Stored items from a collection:
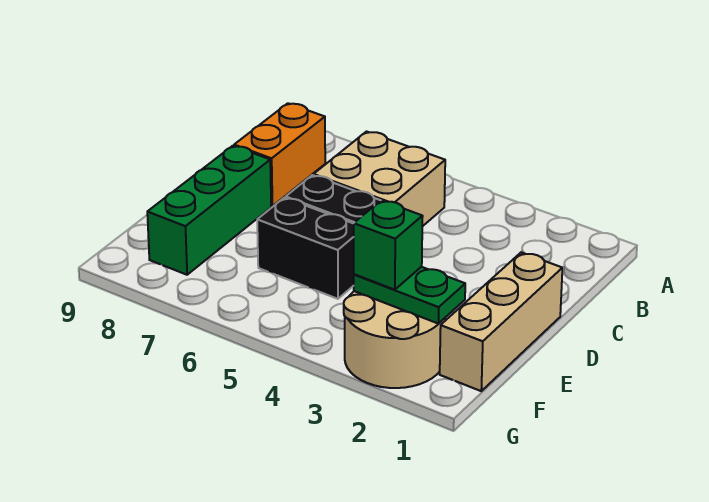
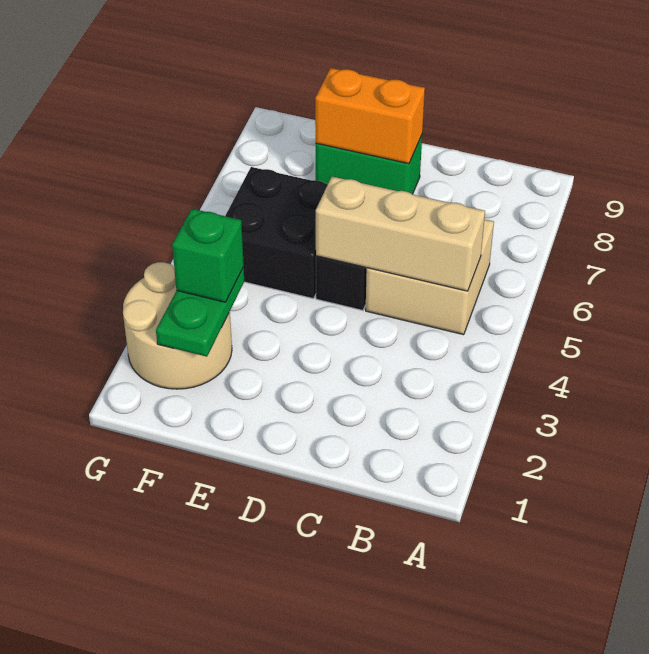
orange 1x2 brick [234,103,325,206] -> orange 1x2 brick moved to [315,68,425,164]
tan 1x3 brick [440,252,562,391] -> tan 1x3 brick moved to [316,177,485,291]
green 1x3 brick [147,146,271,275] -> green 1x2 brick [316,135,422,194]
black 1x2 brick [257,198,354,299] -> black 2x2 brick [225,167,328,299]

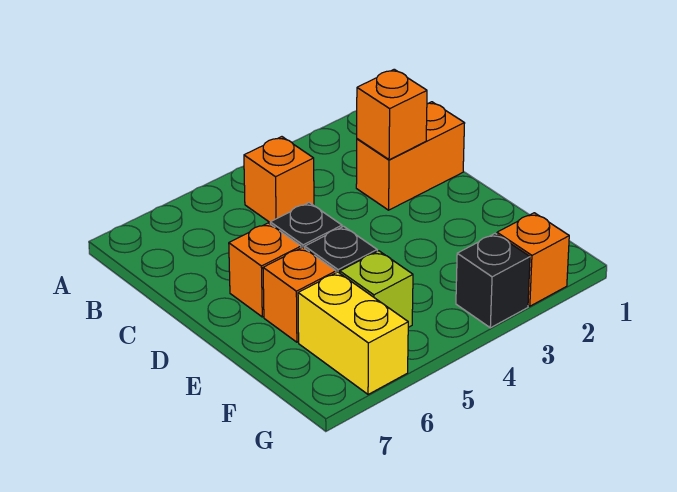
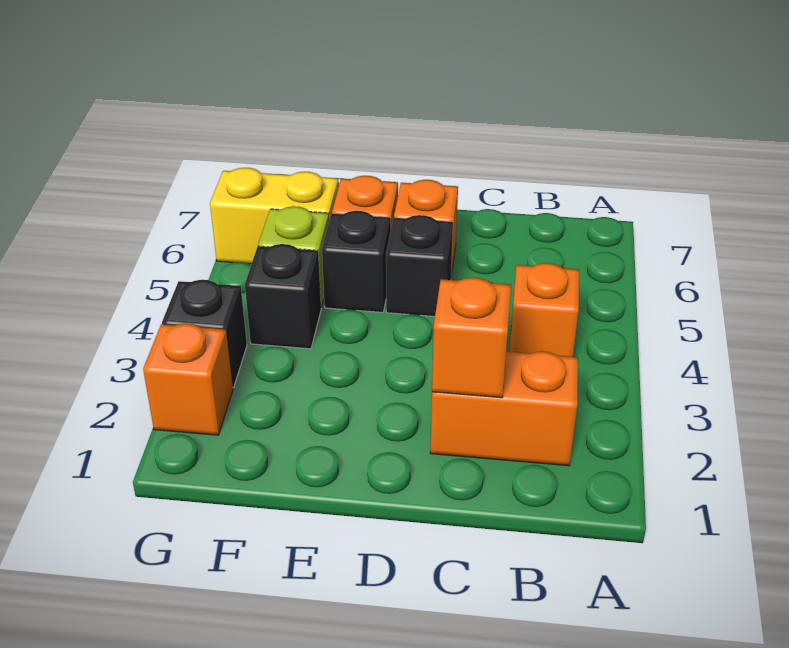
orange 1x2 brick [356,102,465,210] -> orange 1x2 brick turned to [430,351,578,466]
none -> black 1x1 brick [245,244,321,349]

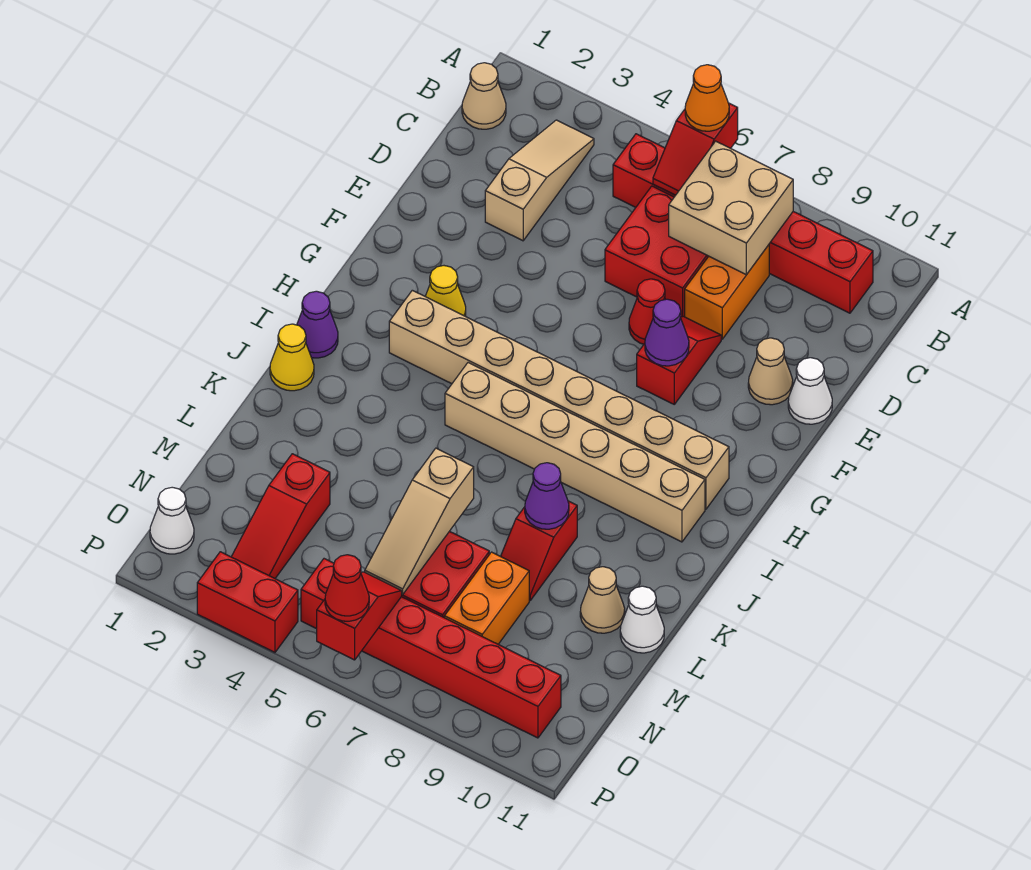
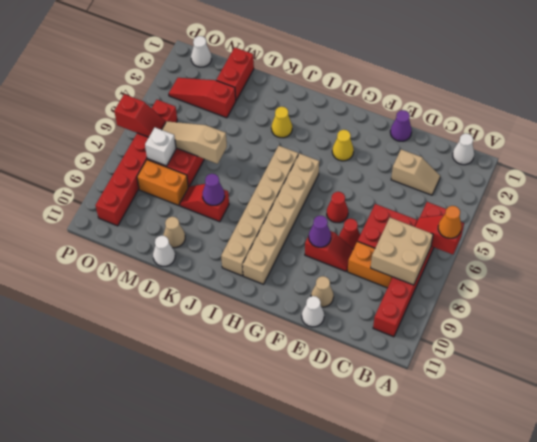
tan 1x1 cone [462,63,506,129] -> white 1x1 cone [453,133,474,165]
tan 1x3 slope [485,120,594,241] -> tan 1x2 slope [391,149,440,195]
tan 1x8 brick [389,290,729,509] -> tan 1x6 brick [243,153,319,284]
purple 1x1 cone [297,291,338,358] -> purple 1x1 cone moved to [390,110,412,141]
yellow 1x1 cone [270,324,314,391] -> yellow 1x1 cone moved to [271,107,292,138]
none -> white 1x1 brick [145,128,176,166]
red 1x2 brick [197,552,298,652] -> red 1x2 brick moved to [216,47,254,100]
red 1x1 cone [325,555,369,621] -> red 1x1 cone moved to [327,192,348,223]

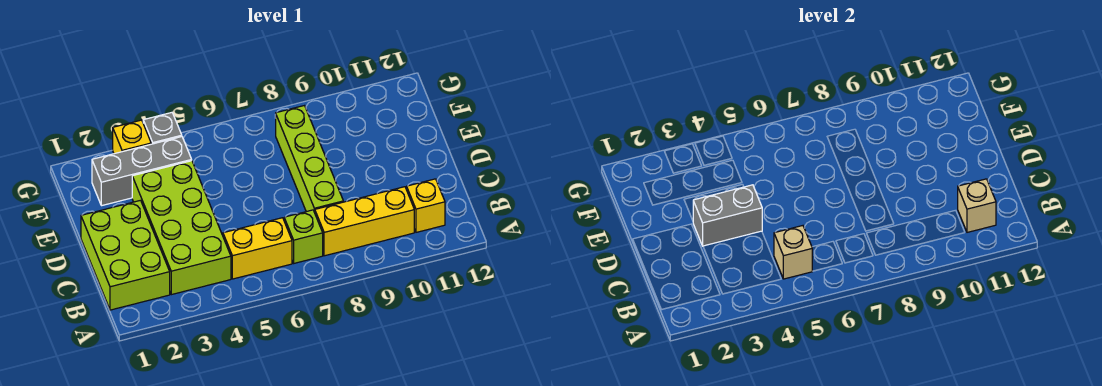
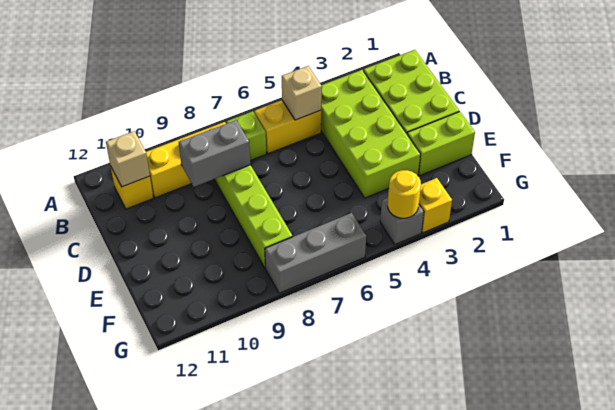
grey 1x2 brick [693,185,762,246] -> grey 1x2 brick moved to [179,120,250,187]
none -> lime 1x2 brick [407,112,475,176]
grey 1x3 brick [92,137,192,206] -> grey 1x3 brick moved to [265,213,366,293]
none -> yellow 1x1 round brick [388,170,421,218]

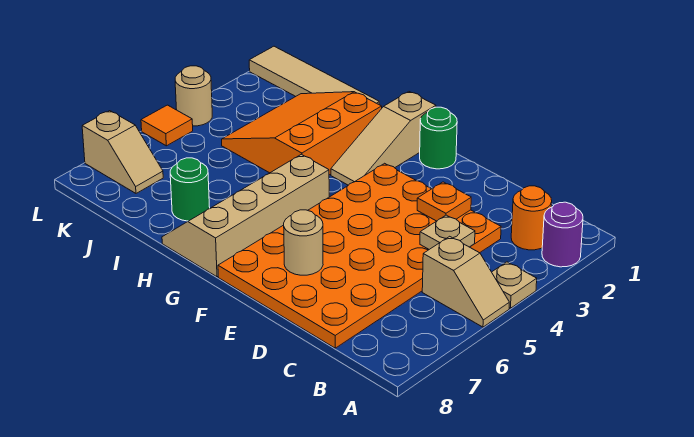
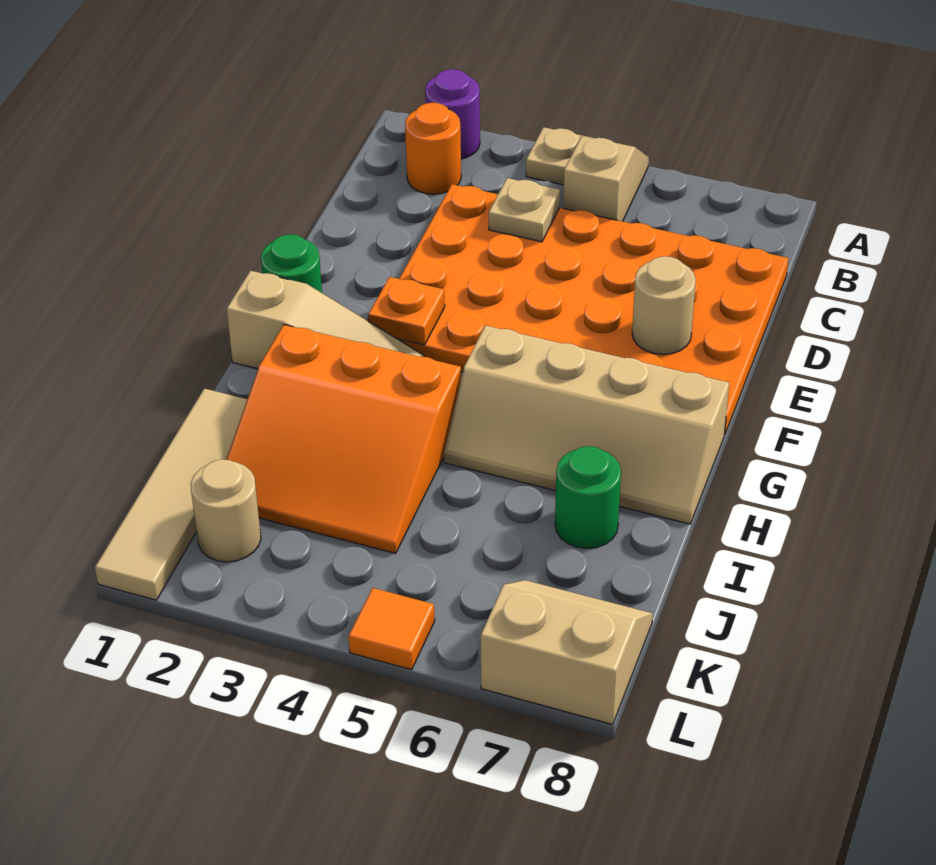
orange 1x1 plate [417,182,471,221] -> orange 1x1 plate moved to [368,277,445,345]
tan 1x2 slope [82,111,163,193] -> tan 2x2 slope [481,580,653,725]
tan 1x1 round brick [175,66,212,126] -> tan 1x1 round brick moved to [191,459,261,562]

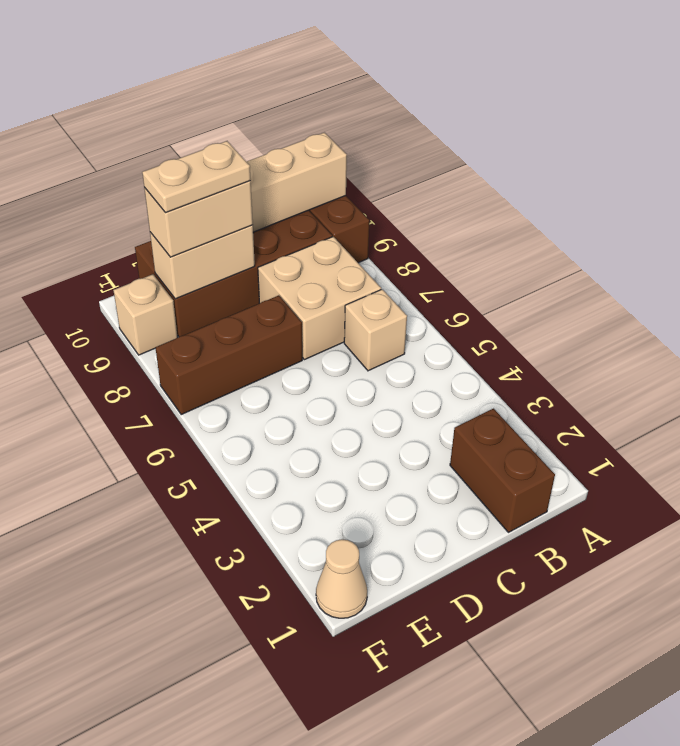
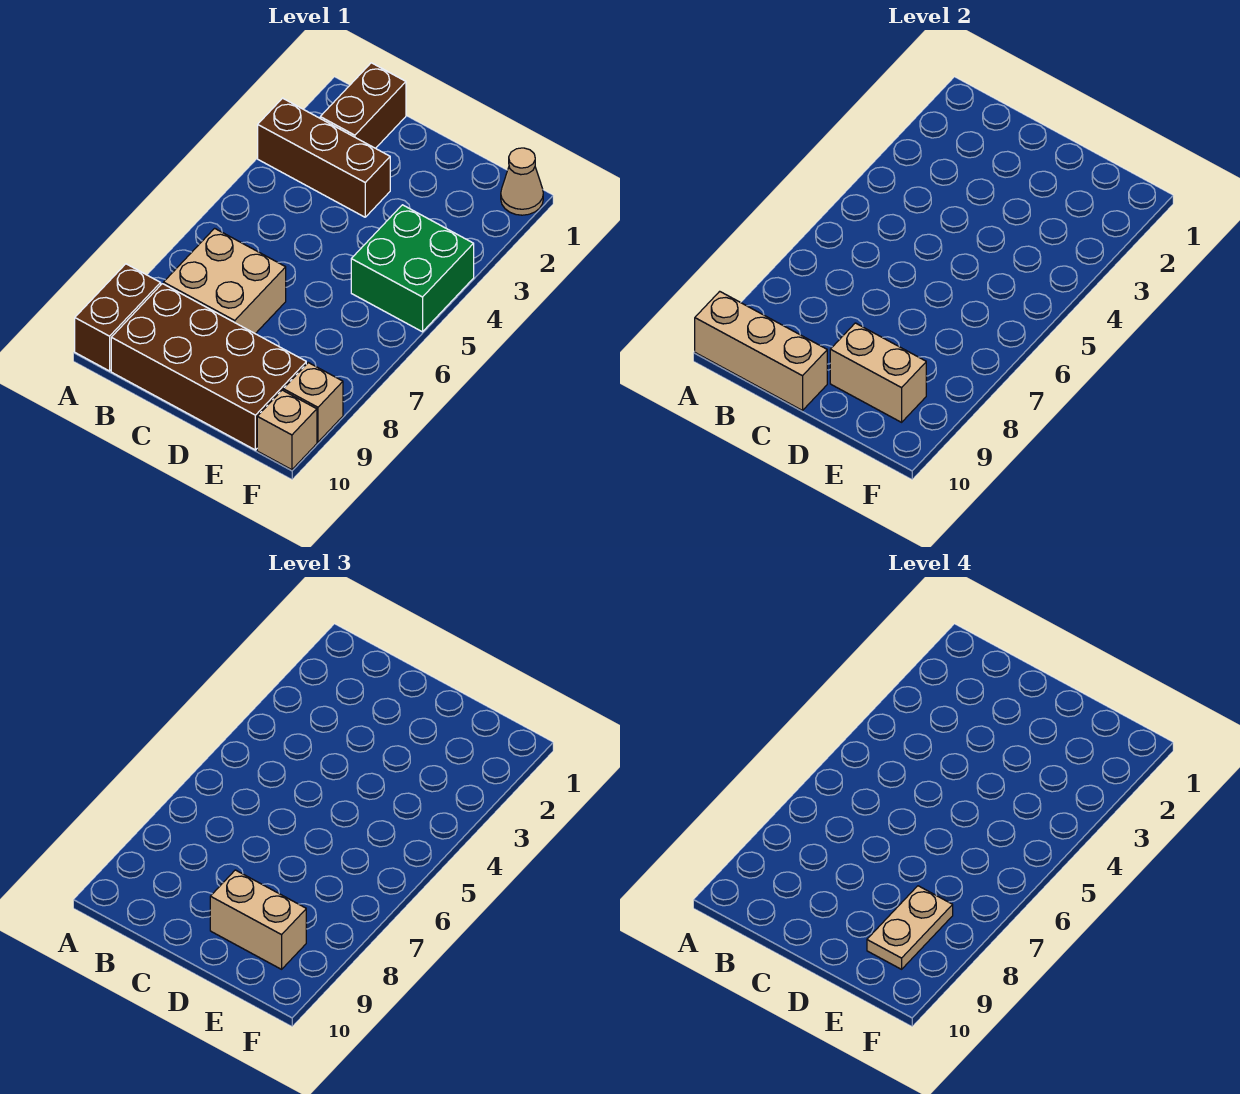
tan 1x1 brick [344,289,407,371] -> tan 1x1 brick moved to [257,390,317,470]
brown 1x3 brick [156,295,302,414] -> brown 1x3 brick moved to [258,98,390,217]
tan 1x2 plate [142,141,251,213] -> tan 1x2 plate turned to [867,886,953,969]
none -> green 2x2 brick [351,205,474,332]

• _Directions_
When copying from the data above, begin at the line containing "tan 1x3 brick [440,252,562,391]" and end at the line containing "none -> black 1x1 brick [245,244,321,349]"; return those lines exactly and leave all pictures behind.

• _Answer section_
tan 1x3 brick [440,252,562,391] -> tan 1x3 brick moved to [316,177,485,291]
green 1x3 brick [147,146,271,275] -> green 1x2 brick [316,135,422,194]
black 1x2 brick [257,198,354,299] -> black 2x2 brick [225,167,328,299]

orange 1x2 brick [356,102,465,210] -> orange 1x2 brick turned to [430,351,578,466]
none -> black 1x1 brick [245,244,321,349]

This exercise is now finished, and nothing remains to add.